BEGIN RECORDS SHOWN

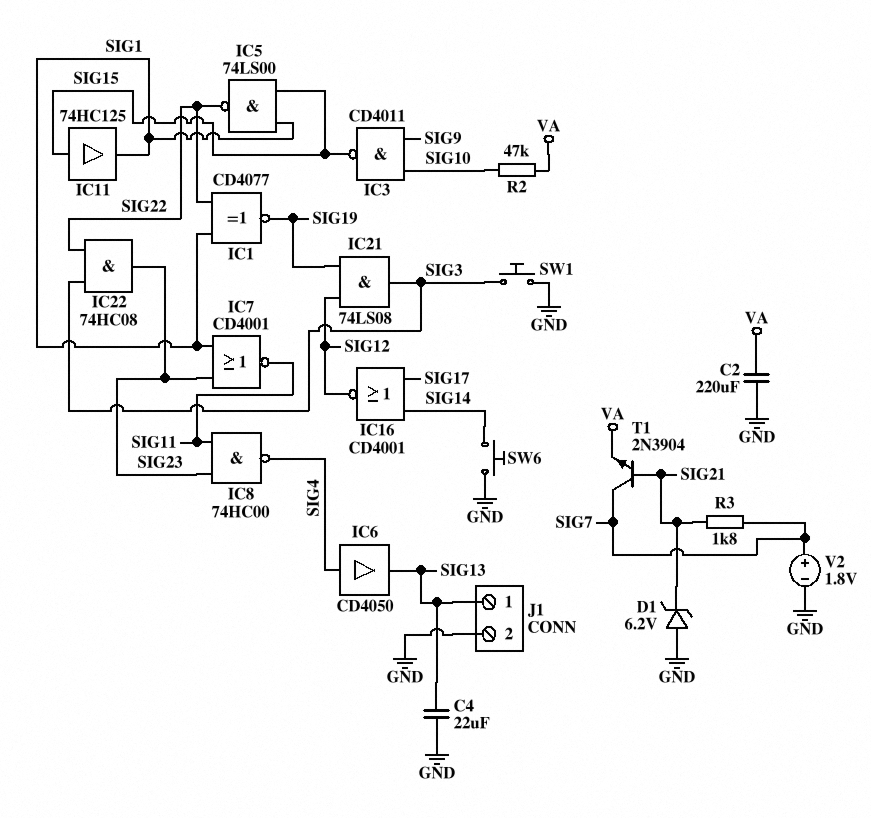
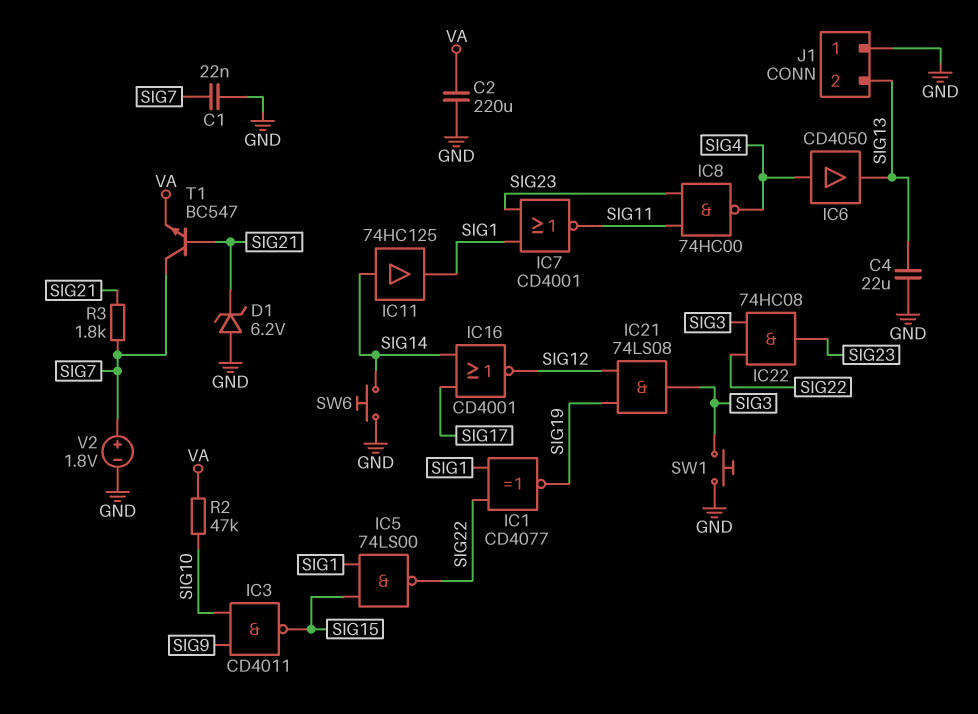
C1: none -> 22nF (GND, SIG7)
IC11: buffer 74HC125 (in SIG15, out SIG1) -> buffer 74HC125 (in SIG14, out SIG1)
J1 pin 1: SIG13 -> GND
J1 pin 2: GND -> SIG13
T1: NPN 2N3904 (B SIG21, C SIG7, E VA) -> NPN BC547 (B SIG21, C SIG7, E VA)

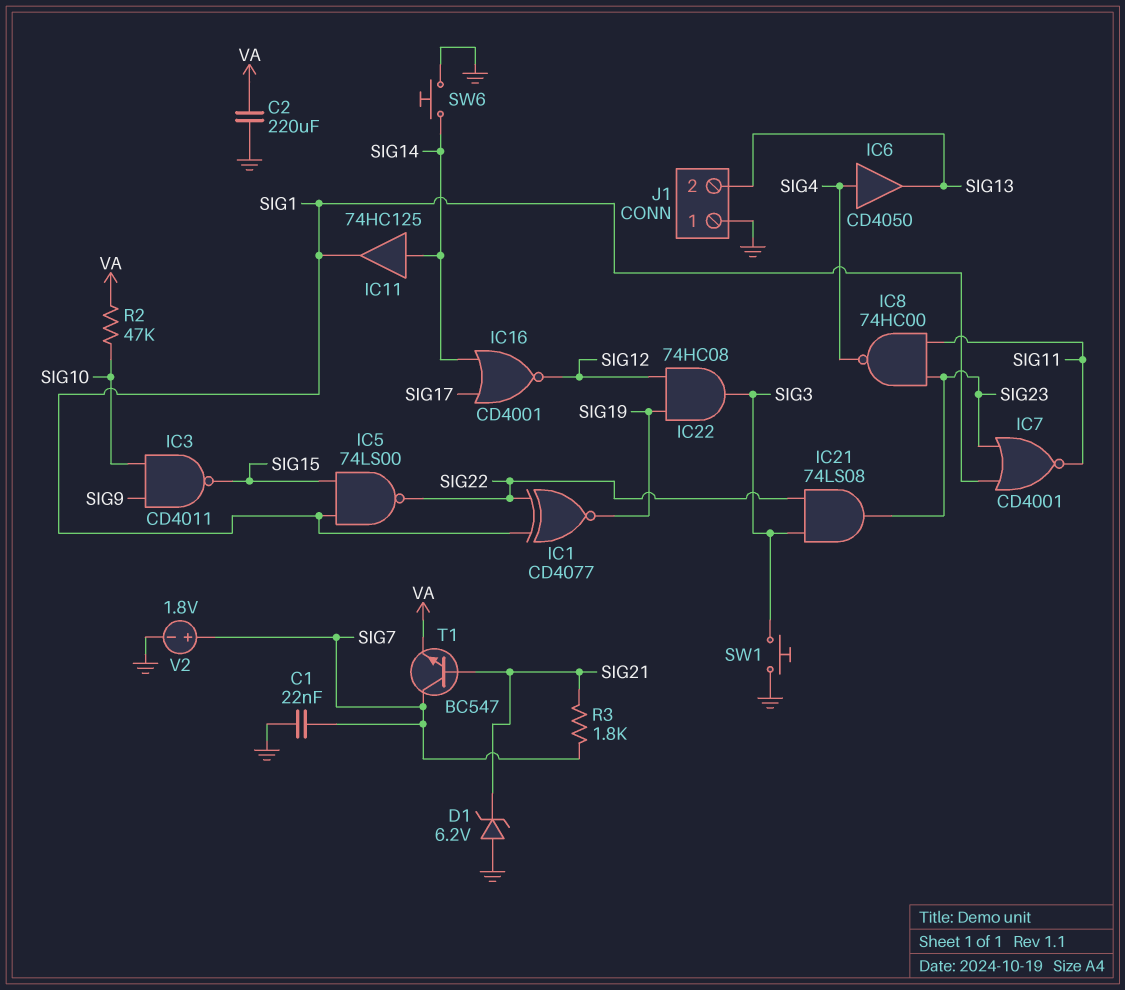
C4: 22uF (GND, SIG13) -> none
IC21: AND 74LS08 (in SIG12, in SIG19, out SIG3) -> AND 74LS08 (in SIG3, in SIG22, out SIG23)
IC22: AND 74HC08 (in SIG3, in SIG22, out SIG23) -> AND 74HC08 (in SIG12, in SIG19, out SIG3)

END RECORDS SHOWN

WHAT YOU SHOULD DO: Your reply must reproduce all of the entries exactly and contain no pictures.

TASK ANSWER:
C1: none -> 22nF (GND, SIG7)
IC11: buffer 74HC125 (in SIG15, out SIG1) -> buffer 74HC125 (in SIG14, out SIG1)
J1 pin 1: SIG13 -> GND
J1 pin 2: GND -> SIG13
T1: NPN 2N3904 (B SIG21, C SIG7, E VA) -> NPN BC547 (B SIG21, C SIG7, E VA)

C4: 22uF (GND, SIG13) -> none
IC21: AND 74LS08 (in SIG12, in SIG19, out SIG3) -> AND 74LS08 (in SIG3, in SIG22, out SIG23)
IC22: AND 74HC08 (in SIG3, in SIG22, out SIG23) -> AND 74HC08 (in SIG12, in SIG19, out SIG3)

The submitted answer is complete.